_ACTION ITEM:_
Find and copy every line in the records that includes the string "after".

--- DATA PROVIDED Enclosed Below ---

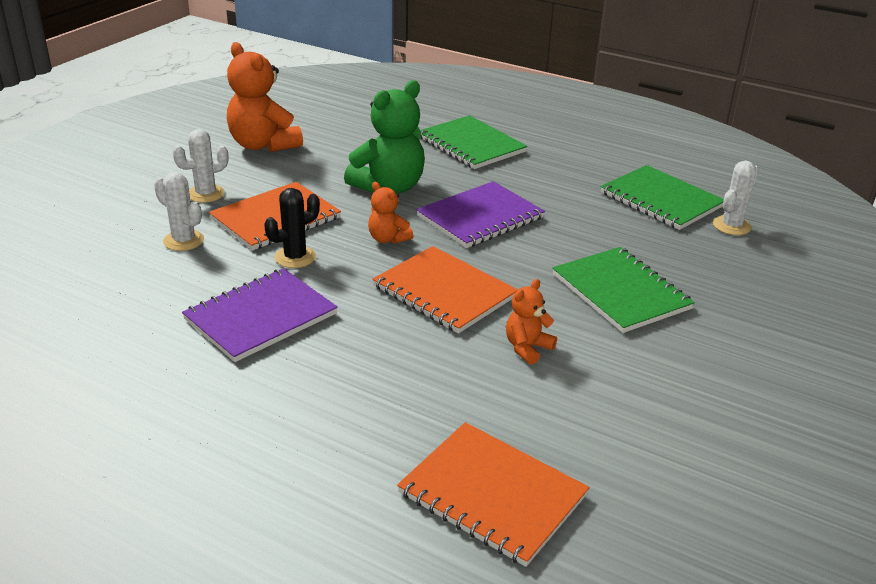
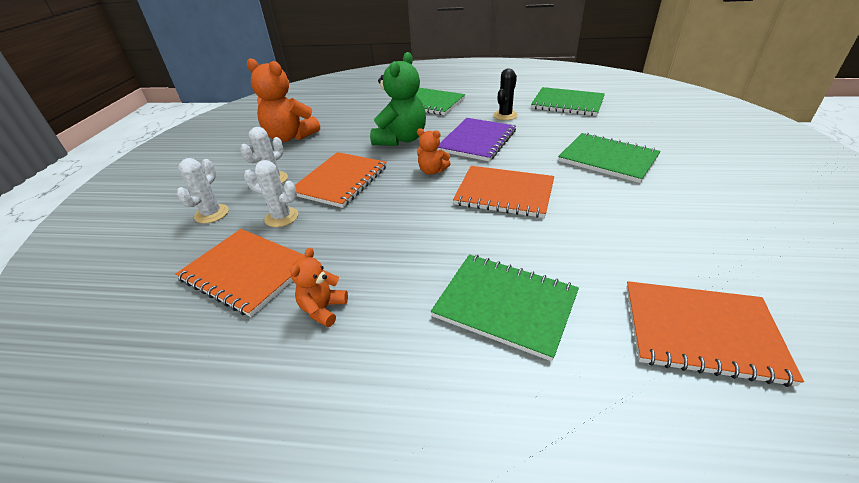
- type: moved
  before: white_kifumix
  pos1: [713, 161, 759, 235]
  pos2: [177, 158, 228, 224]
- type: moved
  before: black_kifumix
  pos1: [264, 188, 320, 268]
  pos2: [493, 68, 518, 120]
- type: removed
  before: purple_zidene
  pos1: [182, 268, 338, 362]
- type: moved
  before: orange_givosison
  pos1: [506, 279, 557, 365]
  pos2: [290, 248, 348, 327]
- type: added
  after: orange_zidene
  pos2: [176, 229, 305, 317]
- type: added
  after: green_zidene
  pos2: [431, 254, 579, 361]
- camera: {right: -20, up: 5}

--- End of Enclosed DATA PROVIDED ---

_REPLY TO THE TASK:_
  after: orange_zidene
  after: green_zidene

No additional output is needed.